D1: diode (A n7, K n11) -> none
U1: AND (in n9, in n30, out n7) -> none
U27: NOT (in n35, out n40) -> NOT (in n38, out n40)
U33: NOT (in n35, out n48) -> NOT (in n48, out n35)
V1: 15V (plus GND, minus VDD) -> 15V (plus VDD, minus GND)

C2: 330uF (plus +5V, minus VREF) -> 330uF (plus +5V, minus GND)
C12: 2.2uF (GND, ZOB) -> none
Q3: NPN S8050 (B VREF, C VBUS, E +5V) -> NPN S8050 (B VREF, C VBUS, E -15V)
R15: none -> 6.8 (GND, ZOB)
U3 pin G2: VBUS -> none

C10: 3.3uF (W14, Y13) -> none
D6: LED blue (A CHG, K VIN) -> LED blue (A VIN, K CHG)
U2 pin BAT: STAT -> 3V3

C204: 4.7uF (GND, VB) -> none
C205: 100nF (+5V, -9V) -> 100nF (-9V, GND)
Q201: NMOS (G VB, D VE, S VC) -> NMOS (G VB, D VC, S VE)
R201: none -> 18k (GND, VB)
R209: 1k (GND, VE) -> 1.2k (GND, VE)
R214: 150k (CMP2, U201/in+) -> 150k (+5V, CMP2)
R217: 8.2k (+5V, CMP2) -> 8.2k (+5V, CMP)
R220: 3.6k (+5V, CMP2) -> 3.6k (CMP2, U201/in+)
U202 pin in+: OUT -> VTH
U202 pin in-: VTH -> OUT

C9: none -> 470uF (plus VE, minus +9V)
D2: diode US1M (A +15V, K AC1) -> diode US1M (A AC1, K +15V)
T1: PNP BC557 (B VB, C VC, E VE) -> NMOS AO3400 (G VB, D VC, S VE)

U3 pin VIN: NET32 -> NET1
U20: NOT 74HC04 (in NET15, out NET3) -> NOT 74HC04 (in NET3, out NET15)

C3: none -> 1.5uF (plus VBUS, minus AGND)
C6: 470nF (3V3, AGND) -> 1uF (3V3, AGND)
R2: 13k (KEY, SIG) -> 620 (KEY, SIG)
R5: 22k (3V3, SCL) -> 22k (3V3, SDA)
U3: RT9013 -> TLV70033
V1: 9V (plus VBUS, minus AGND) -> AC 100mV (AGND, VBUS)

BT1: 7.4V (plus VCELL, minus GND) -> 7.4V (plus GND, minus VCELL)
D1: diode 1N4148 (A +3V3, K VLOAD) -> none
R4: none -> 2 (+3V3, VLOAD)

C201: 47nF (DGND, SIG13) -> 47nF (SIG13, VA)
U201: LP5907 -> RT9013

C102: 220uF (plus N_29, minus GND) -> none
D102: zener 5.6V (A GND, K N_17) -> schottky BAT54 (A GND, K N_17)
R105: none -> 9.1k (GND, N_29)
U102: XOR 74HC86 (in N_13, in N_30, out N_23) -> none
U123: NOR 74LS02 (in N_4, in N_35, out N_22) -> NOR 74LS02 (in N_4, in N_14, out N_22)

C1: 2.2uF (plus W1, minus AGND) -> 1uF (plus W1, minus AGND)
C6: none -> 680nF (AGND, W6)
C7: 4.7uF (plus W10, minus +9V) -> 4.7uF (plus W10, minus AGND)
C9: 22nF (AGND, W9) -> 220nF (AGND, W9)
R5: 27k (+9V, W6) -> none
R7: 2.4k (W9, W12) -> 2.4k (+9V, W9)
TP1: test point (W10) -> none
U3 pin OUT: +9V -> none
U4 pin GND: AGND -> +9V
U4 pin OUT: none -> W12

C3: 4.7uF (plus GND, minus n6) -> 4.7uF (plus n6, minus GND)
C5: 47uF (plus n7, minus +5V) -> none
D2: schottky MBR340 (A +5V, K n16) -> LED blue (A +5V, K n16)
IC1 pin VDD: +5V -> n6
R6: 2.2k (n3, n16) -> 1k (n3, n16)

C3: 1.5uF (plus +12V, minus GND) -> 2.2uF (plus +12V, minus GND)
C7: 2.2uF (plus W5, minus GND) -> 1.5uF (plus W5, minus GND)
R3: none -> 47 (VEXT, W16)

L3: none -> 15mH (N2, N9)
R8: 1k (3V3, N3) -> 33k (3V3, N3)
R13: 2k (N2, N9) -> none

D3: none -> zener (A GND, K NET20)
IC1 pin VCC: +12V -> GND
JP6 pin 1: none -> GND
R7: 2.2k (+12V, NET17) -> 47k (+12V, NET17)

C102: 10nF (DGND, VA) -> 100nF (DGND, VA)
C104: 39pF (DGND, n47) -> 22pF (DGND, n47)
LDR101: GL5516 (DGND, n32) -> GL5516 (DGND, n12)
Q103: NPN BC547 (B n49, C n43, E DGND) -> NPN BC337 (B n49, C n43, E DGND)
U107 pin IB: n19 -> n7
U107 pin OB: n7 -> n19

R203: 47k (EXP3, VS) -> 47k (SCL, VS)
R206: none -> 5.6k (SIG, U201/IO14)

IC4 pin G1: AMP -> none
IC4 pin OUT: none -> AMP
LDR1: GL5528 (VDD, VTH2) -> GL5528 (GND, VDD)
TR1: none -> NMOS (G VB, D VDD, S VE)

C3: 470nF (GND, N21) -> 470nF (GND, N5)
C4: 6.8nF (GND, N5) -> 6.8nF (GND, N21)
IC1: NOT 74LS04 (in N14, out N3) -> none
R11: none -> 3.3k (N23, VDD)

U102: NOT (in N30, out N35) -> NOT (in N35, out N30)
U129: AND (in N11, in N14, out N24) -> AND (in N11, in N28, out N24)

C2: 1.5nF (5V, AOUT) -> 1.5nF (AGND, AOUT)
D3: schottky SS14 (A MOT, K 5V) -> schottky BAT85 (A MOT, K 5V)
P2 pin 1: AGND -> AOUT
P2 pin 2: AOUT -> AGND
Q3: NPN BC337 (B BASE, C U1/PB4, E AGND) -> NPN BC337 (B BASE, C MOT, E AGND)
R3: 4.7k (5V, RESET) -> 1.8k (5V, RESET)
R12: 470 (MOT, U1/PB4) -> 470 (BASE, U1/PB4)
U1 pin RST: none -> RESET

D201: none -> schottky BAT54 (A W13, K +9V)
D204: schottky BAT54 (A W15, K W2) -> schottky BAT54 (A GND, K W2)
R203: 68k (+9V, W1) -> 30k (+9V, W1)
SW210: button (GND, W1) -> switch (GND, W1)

┄┄┄┄┄┄

### THE PROBLEM
Here the output must be the lines above from the line with "R7: 2.4k (W9, W12) -> 2.4k (+9V, W9)" to the line with "IC4 pin OUT: none -> AMP", both included, duplicated word for word and nothing else.

### REPLY
R7: 2.4k (W9, W12) -> 2.4k (+9V, W9)
TP1: test point (W10) -> none
U3 pin OUT: +9V -> none
U4 pin GND: AGND -> +9V
U4 pin OUT: none -> W12

C3: 4.7uF (plus GND, minus n6) -> 4.7uF (plus n6, minus GND)
C5: 47uF (plus n7, minus +5V) -> none
D2: schottky MBR340 (A +5V, K n16) -> LED blue (A +5V, K n16)
IC1 pin VDD: +5V -> n6
R6: 2.2k (n3, n16) -> 1k (n3, n16)

C3: 1.5uF (plus +12V, minus GND) -> 2.2uF (plus +12V, minus GND)
C7: 2.2uF (plus W5, minus GND) -> 1.5uF (plus W5, minus GND)
R3: none -> 47 (VEXT, W16)

L3: none -> 15mH (N2, N9)
R8: 1k (3V3, N3) -> 33k (3V3, N3)
R13: 2k (N2, N9) -> none

D3: none -> zener (A GND, K NET20)
IC1 pin VCC: +12V -> GND
JP6 pin 1: none -> GND
R7: 2.2k (+12V, NET17) -> 47k (+12V, NET17)

C102: 10nF (DGND, VA) -> 100nF (DGND, VA)
C104: 39pF (DGND, n47) -> 22pF (DGND, n47)
LDR101: GL5516 (DGND, n32) -> GL5516 (DGND, n12)
Q103: NPN BC547 (B n49, C n43, E DGND) -> NPN BC337 (B n49, C n43, E DGND)
U107 pin IB: n19 -> n7
U107 pin OB: n7 -> n19

R203: 47k (EXP3, VS) -> 47k (SCL, VS)
R206: none -> 5.6k (SIG, U201/IO14)

IC4 pin G1: AMP -> none
IC4 pin OUT: none -> AMP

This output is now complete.